● **INSTRUCTIONS TO FOLLOW**
The word "image" marks the lines you need; copy each of them from the data.

───

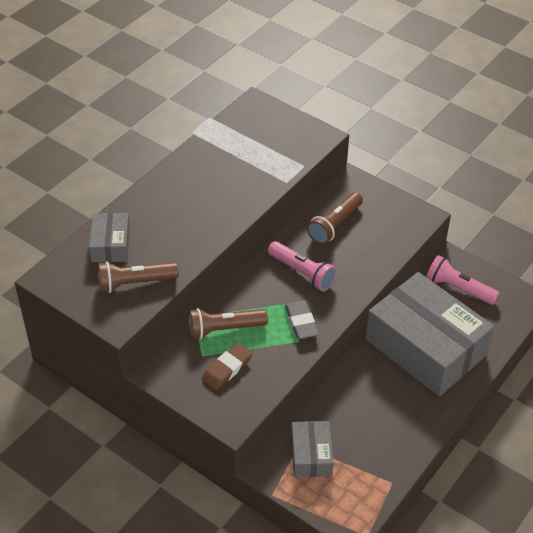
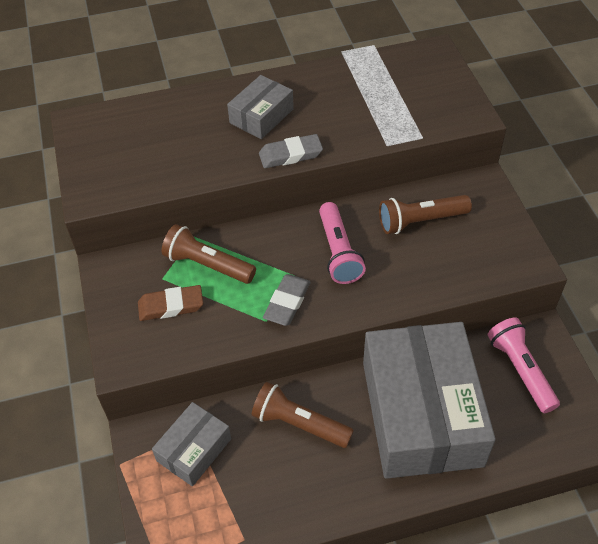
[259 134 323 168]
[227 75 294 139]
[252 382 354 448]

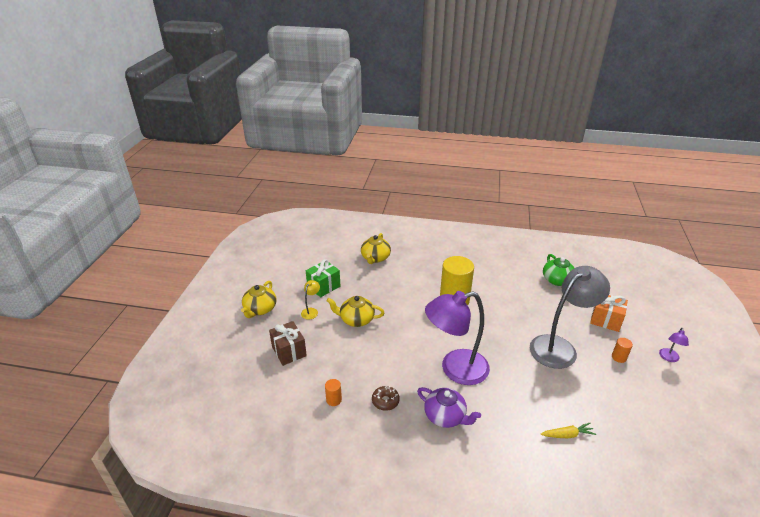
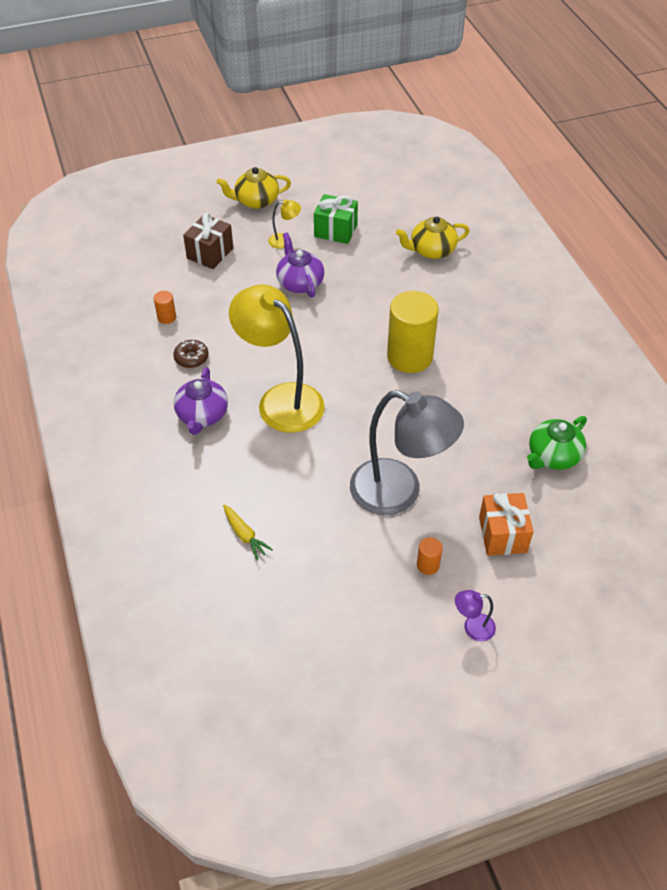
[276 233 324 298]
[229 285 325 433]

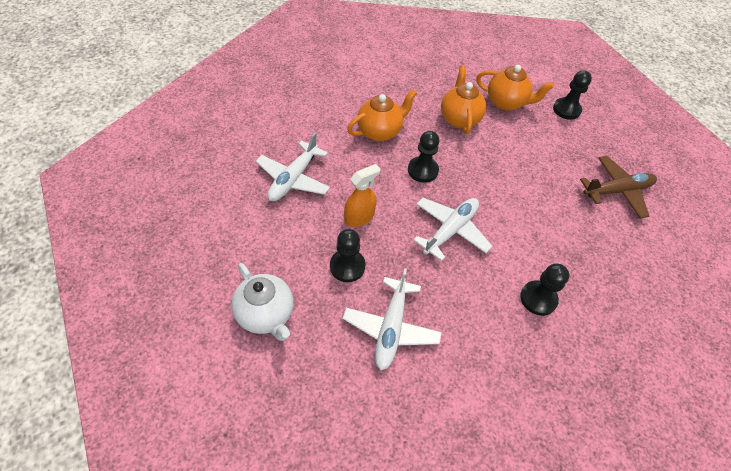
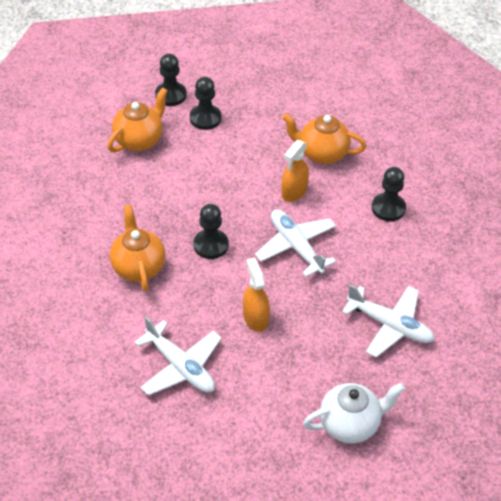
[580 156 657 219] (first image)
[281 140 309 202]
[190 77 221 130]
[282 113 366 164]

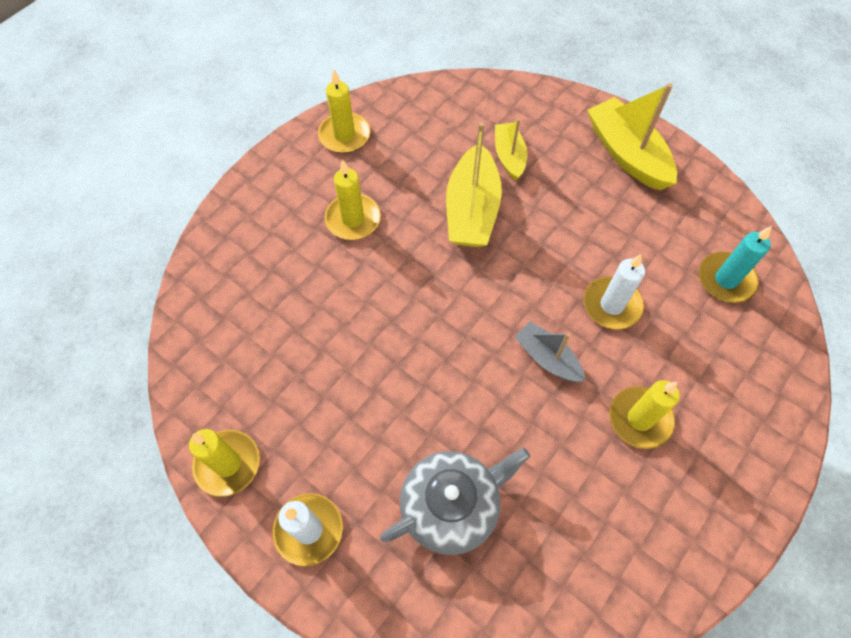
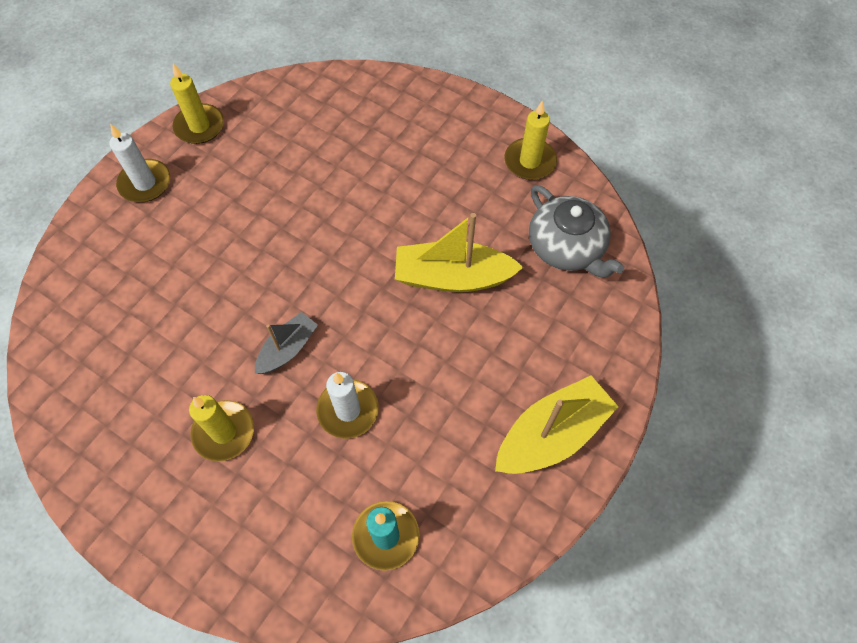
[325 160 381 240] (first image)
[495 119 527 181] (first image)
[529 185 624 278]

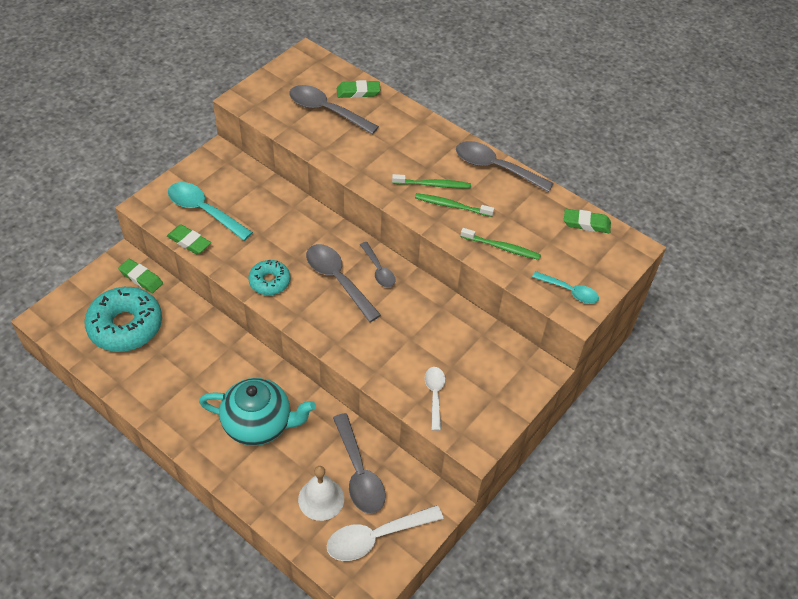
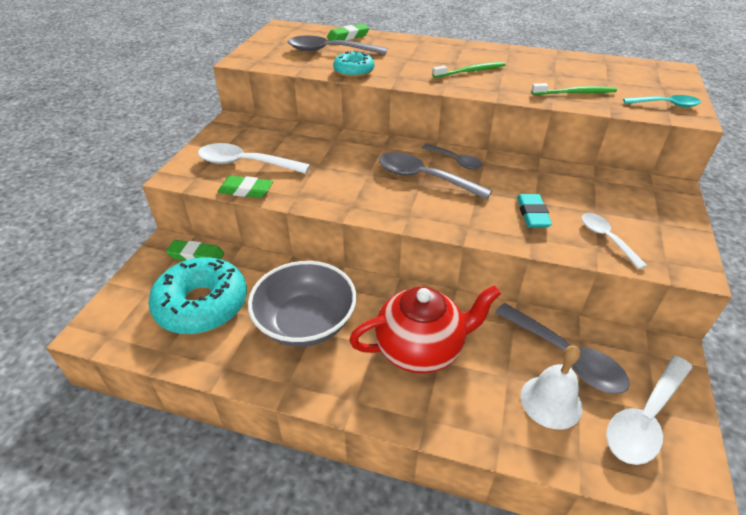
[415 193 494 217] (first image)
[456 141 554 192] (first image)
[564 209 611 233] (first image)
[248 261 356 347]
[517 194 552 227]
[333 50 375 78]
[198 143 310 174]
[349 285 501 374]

───

● **TASK OUTPUT**
[580 156 657 219] (first image)
[325 160 381 240] (first image)
[495 119 527 181] (first image)
[415 193 494 217] (first image)
[456 141 554 192] (first image)
[564 209 611 233] (first image)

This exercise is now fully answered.